PROBLEM REQUIREMENTS ▸ Pull out every line below holding the word "white".

PROVIDED DATA ▸
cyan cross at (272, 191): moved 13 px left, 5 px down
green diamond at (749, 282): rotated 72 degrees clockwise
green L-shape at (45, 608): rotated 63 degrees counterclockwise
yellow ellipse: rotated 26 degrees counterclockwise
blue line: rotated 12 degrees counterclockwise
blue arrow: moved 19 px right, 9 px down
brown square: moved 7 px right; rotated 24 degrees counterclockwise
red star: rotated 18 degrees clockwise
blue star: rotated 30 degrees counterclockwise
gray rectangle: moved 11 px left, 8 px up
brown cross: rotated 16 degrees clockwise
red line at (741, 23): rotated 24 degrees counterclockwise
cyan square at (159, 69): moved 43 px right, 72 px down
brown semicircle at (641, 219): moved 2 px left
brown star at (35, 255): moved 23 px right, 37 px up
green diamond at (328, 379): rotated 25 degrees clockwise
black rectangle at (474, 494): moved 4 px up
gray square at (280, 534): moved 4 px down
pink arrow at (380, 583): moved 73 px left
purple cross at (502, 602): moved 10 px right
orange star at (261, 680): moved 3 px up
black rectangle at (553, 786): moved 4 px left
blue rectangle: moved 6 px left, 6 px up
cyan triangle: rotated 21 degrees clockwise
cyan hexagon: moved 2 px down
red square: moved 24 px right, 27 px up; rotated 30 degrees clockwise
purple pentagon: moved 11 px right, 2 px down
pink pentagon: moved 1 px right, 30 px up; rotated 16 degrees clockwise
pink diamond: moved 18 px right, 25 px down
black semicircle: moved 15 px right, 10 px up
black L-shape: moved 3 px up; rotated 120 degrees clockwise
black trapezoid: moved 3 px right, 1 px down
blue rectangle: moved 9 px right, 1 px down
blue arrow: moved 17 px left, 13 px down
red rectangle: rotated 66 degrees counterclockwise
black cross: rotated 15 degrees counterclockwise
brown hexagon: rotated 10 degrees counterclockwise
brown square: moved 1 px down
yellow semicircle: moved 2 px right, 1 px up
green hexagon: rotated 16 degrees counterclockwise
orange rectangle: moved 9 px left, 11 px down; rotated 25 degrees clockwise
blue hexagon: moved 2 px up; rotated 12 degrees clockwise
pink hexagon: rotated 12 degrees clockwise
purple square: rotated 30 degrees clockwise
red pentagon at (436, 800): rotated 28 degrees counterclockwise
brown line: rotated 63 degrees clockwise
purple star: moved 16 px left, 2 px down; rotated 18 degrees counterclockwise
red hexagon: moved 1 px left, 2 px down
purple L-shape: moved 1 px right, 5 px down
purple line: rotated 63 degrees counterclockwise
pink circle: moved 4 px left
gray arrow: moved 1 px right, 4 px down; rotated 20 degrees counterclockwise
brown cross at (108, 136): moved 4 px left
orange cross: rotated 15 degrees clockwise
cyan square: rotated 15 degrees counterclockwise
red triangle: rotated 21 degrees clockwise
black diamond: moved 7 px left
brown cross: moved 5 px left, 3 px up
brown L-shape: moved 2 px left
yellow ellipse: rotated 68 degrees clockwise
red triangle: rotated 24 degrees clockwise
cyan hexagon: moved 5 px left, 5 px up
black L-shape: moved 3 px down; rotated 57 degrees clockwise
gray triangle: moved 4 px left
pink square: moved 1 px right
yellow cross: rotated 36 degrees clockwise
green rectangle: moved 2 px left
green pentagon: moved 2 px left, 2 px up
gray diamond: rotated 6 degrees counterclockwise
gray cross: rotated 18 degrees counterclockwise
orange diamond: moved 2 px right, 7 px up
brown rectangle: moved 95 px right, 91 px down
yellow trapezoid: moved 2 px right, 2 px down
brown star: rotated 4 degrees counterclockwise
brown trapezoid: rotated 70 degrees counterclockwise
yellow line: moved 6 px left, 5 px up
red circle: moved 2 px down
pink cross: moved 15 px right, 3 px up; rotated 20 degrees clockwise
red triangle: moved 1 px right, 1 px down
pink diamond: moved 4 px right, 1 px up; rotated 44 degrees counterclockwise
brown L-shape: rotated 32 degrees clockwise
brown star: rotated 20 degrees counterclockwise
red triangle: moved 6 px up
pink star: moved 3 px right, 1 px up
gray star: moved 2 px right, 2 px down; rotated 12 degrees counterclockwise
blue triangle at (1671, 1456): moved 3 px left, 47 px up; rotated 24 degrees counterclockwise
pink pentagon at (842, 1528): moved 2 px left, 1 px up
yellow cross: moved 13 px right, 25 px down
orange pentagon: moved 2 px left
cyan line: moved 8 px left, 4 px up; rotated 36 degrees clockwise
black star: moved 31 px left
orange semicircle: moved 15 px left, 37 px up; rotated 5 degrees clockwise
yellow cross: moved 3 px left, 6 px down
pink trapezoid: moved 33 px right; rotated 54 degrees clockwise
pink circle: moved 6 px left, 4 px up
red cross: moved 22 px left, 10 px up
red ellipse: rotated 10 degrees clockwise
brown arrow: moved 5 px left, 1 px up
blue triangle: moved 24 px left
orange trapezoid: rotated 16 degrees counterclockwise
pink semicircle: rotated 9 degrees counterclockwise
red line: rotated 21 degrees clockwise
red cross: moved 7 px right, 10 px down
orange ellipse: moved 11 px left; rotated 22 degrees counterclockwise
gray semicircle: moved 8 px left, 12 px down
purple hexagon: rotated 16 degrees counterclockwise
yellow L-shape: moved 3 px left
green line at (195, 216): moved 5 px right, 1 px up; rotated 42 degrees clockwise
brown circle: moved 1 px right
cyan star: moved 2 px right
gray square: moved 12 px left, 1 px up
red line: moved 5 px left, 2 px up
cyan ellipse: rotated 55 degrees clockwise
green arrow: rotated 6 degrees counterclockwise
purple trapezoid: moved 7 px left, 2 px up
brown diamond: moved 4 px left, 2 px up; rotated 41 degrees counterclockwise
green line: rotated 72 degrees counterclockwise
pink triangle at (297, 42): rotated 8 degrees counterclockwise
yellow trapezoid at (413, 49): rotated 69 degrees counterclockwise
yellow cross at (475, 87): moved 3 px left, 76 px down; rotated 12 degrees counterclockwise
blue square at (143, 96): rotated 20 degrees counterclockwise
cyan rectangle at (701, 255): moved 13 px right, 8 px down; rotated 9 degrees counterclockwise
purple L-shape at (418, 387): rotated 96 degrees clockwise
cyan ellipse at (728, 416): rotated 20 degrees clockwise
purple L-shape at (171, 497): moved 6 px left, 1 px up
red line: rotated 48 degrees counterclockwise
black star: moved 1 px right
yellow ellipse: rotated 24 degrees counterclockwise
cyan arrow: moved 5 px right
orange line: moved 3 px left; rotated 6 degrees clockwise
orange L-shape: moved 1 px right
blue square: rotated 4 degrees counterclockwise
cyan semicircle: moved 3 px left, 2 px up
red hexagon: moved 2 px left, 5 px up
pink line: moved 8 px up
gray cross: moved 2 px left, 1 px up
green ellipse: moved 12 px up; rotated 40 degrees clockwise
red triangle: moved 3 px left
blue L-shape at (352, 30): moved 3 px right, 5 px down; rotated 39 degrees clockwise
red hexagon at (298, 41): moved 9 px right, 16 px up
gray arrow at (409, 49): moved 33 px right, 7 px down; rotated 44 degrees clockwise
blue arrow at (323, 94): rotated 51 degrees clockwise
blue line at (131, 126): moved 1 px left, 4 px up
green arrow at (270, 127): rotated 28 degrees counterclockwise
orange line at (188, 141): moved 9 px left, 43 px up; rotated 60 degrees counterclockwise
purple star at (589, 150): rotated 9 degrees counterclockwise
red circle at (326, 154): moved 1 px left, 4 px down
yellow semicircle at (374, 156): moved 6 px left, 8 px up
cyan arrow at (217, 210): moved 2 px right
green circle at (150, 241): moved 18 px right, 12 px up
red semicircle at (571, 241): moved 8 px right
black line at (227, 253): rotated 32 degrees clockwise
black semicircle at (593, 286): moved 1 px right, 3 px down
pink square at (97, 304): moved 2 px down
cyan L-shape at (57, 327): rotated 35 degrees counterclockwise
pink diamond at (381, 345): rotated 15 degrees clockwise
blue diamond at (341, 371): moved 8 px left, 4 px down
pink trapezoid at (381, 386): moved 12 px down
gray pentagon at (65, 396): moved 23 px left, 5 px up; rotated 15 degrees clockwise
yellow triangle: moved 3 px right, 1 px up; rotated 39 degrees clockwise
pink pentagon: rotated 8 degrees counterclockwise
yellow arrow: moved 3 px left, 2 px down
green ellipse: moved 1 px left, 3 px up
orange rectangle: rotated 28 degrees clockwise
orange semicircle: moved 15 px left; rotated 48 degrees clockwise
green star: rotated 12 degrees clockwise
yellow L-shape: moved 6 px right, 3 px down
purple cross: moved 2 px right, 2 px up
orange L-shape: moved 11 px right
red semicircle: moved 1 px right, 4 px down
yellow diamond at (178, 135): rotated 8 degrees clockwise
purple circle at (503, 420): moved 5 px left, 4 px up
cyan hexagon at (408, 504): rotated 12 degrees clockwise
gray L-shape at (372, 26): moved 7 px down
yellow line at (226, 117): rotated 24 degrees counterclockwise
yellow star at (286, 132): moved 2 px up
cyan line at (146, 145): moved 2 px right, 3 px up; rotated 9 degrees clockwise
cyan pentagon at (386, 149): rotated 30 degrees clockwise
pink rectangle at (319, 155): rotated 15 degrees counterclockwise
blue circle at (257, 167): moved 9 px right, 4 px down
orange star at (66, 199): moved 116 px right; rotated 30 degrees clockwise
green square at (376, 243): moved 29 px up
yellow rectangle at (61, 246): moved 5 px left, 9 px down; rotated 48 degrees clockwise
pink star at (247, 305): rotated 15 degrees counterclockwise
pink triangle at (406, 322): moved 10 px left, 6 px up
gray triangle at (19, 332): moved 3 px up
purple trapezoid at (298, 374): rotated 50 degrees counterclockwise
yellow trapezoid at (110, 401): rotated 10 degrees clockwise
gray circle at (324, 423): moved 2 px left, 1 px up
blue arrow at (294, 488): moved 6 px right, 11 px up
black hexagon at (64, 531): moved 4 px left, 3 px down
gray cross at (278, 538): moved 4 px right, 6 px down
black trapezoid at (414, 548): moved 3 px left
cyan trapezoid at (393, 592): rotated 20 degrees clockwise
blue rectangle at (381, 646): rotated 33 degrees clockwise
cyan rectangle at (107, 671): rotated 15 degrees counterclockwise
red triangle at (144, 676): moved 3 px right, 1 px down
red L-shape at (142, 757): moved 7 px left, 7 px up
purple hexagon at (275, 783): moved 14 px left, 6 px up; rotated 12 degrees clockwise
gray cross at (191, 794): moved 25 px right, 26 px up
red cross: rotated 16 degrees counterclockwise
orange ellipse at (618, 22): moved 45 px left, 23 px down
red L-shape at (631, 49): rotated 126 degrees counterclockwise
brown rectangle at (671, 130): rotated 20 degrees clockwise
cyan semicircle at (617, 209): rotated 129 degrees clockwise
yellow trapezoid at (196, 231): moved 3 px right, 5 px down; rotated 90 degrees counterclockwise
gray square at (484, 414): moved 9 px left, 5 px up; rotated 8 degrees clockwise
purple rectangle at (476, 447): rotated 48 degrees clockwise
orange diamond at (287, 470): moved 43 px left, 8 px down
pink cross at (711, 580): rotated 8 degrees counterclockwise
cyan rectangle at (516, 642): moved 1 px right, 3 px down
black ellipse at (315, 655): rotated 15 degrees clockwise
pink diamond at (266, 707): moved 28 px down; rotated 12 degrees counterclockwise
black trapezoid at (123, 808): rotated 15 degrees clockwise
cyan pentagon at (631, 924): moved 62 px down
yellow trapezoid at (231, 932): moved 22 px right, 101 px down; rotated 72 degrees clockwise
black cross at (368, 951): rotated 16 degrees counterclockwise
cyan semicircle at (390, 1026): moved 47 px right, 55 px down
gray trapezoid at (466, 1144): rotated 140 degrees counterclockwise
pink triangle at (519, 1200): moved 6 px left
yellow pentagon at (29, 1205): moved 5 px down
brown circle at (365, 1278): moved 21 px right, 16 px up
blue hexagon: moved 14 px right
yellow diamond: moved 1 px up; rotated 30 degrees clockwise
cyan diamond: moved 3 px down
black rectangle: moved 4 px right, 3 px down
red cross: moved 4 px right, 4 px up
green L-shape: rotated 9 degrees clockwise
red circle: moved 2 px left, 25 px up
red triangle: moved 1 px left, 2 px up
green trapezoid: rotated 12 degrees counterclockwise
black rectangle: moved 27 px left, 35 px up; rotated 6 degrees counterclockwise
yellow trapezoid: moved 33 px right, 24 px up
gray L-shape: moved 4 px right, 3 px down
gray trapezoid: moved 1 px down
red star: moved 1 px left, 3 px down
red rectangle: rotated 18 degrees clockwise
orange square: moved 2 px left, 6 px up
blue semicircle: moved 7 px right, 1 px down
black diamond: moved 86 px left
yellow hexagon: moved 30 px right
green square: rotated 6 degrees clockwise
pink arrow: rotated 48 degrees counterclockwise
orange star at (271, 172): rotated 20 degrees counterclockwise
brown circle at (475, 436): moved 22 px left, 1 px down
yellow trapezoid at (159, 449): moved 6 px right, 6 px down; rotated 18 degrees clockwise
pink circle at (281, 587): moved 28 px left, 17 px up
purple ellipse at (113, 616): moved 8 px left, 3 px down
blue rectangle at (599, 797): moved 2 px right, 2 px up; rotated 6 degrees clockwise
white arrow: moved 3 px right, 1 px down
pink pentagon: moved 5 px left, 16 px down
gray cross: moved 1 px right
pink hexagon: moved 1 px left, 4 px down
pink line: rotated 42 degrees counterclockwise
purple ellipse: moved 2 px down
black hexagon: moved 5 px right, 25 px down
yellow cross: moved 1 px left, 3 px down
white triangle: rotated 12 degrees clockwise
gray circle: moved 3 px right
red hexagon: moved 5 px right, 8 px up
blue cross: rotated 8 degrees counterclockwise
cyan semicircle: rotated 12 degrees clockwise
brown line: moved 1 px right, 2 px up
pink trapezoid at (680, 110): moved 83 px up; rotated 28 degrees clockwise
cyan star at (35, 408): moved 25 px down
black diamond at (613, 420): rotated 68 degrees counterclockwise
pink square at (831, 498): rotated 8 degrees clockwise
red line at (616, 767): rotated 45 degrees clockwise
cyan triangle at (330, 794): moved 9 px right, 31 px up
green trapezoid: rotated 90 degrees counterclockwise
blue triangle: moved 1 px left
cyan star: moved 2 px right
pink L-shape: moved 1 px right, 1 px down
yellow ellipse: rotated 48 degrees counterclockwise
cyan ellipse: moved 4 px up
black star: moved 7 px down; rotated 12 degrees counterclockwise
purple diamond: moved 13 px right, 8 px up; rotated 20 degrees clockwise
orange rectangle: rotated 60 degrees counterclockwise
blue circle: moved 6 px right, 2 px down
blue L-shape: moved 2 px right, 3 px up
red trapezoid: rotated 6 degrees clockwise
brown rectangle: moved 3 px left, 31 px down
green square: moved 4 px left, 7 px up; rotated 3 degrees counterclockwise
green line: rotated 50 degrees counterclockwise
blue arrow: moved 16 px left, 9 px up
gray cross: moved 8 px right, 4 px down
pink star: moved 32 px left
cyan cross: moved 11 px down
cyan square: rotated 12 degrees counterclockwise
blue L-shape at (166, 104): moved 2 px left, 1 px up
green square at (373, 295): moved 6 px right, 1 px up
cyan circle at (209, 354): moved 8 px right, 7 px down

ANSWER BOX ▸
white arrow: moved 3 px right, 1 px down
white triangle: rotated 12 degrees clockwise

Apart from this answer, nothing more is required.